Task to complete: Rewrite all of the data below, replacing every "none" with "blank" and keeping everything else the same.
☆ ☆ ☆
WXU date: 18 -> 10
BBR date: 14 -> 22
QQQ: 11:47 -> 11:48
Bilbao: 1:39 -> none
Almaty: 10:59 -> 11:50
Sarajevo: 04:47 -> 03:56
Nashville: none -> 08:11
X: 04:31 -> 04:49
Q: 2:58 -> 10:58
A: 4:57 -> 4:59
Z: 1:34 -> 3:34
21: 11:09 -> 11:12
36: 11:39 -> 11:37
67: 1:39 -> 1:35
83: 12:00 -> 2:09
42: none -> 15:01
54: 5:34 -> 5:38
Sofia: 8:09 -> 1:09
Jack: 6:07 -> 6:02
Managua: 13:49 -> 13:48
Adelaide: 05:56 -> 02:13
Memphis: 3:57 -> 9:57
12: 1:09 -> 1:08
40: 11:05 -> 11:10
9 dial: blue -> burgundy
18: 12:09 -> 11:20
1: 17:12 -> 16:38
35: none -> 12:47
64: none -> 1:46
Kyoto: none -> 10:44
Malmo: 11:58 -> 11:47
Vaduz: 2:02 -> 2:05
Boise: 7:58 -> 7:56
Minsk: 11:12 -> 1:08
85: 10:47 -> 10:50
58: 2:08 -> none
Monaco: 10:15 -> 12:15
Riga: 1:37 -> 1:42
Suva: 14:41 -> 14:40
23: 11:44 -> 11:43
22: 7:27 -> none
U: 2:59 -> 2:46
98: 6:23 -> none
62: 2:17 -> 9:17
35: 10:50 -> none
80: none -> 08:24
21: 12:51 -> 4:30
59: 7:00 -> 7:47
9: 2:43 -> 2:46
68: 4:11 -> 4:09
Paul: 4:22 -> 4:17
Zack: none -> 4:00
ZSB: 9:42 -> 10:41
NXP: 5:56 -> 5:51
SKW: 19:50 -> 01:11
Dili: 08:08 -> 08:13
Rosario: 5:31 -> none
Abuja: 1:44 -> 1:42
☆ ☆ ☆
Full response:
WXU date: 18 -> 10
BBR date: 14 -> 22
QQQ: 11:47 -> 11:48
Bilbao: 1:39 -> blank
Almaty: 10:59 -> 11:50
Sarajevo: 04:47 -> 03:56
Nashville: blank -> 08:11
X: 04:31 -> 04:49
Q: 2:58 -> 10:58
A: 4:57 -> 4:59
Z: 1:34 -> 3:34
21: 11:09 -> 11:12
36: 11:39 -> 11:37
67: 1:39 -> 1:35
83: 12:00 -> 2:09
42: blank -> 15:01
54: 5:34 -> 5:38
Sofia: 8:09 -> 1:09
Jack: 6:07 -> 6:02
Managua: 13:49 -> 13:48
Adelaide: 05:56 -> 02:13
Memphis: 3:57 -> 9:57
12: 1:09 -> 1:08
40: 11:05 -> 11:10
9 dial: blue -> burgundy
18: 12:09 -> 11:20
1: 17:12 -> 16:38
35: blank -> 12:47
64: blank -> 1:46
Kyoto: blank -> 10:44
Malmo: 11:58 -> 11:47
Vaduz: 2:02 -> 2:05
Boise: 7:58 -> 7:56
Minsk: 11:12 -> 1:08
85: 10:47 -> 10:50
58: 2:08 -> blank
Monaco: 10:15 -> 12:15
Riga: 1:37 -> 1:42
Suva: 14:41 -> 14:40
23: 11:44 -> 11:43
22: 7:27 -> blank
U: 2:59 -> 2:46
98: 6:23 -> blank
62: 2:17 -> 9:17
35: 10:50 -> blank
80: blank -> 08:24
21: 12:51 -> 4:30
59: 7:00 -> 7:47
9: 2:43 -> 2:46
68: 4:11 -> 4:09
Paul: 4:22 -> 4:17
Zack: blank -> 4:00
ZSB: 9:42 -> 10:41
NXP: 5:56 -> 5:51
SKW: 19:50 -> 01:11
Dili: 08:08 -> 08:13
Rosario: 5:31 -> blank
Abuja: 1:44 -> 1:42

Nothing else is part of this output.